━━ Input records

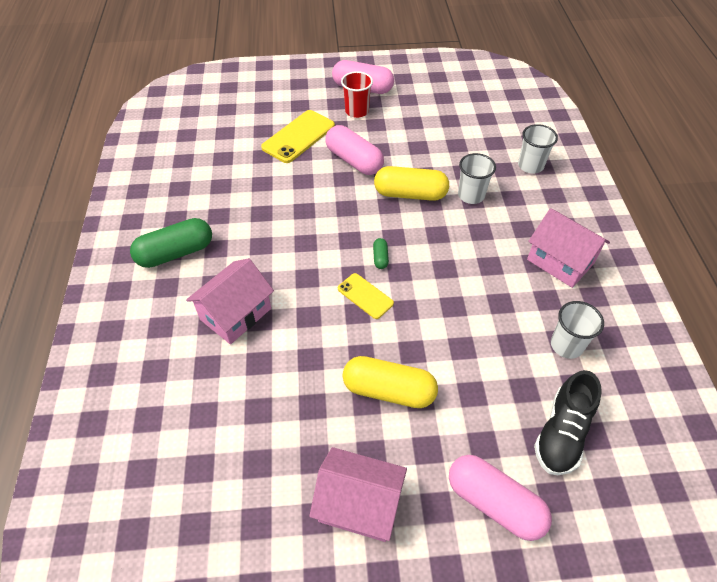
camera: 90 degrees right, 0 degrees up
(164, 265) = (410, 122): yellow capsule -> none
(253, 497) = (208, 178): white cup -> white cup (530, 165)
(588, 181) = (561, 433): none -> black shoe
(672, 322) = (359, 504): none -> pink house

━━━━

**Exercise goal**
Look through the entries and return each line that has the word "none" in it.

**Exercise response**
(164, 265) = (410, 122): yellow capsule -> none
(588, 181) = (561, 433): none -> black shoe
(672, 322) = (359, 504): none -> pink house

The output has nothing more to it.